DATA SECTION:

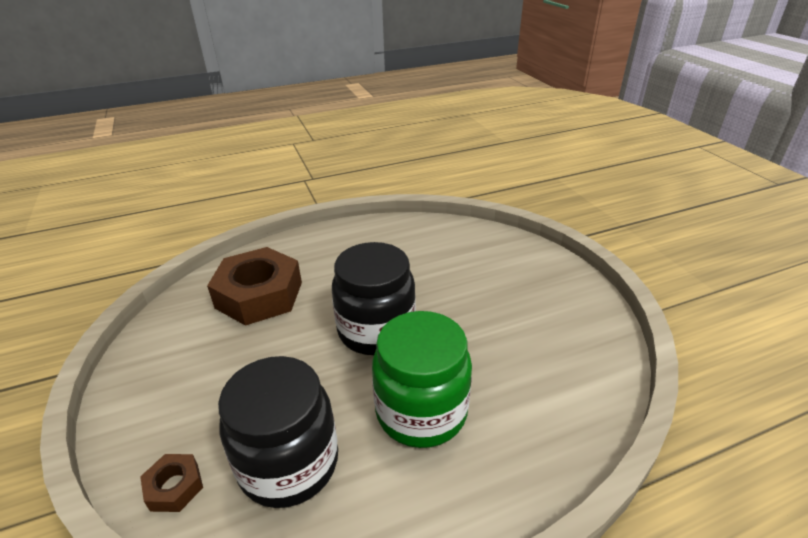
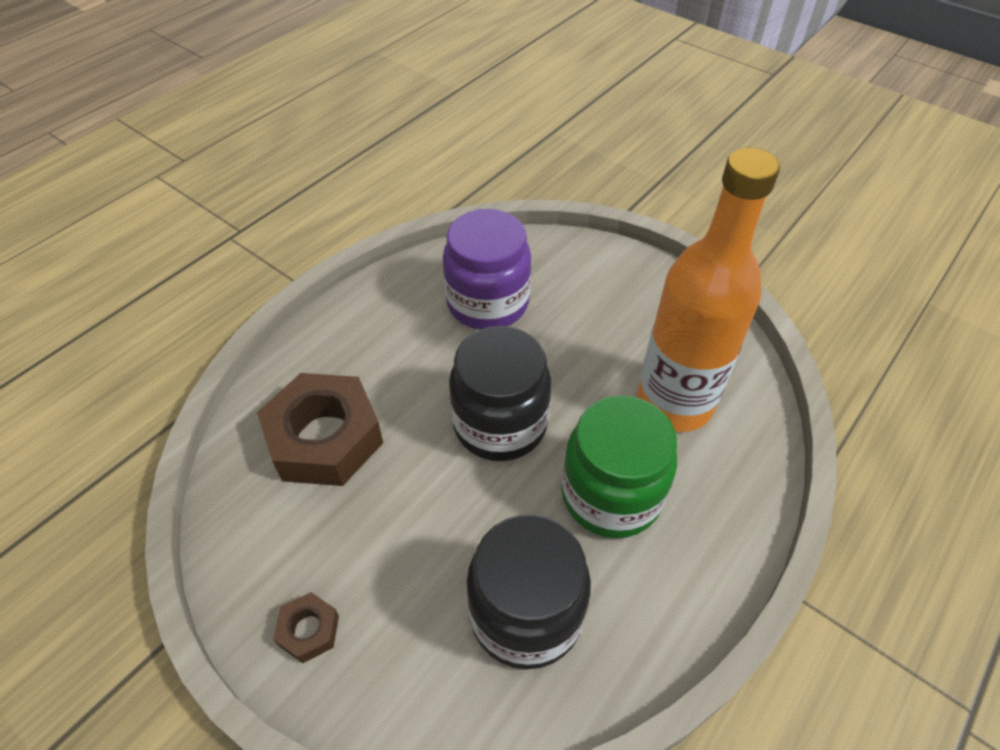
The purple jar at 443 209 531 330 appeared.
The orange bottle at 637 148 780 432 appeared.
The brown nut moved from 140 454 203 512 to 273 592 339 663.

ACTIVITY: Where does the word "appeared" occur in the data? Copy every line that has it.

ANSWER TO THIS PROBLEM:
The purple jar at 443 209 531 330 appeared.
The orange bottle at 637 148 780 432 appeared.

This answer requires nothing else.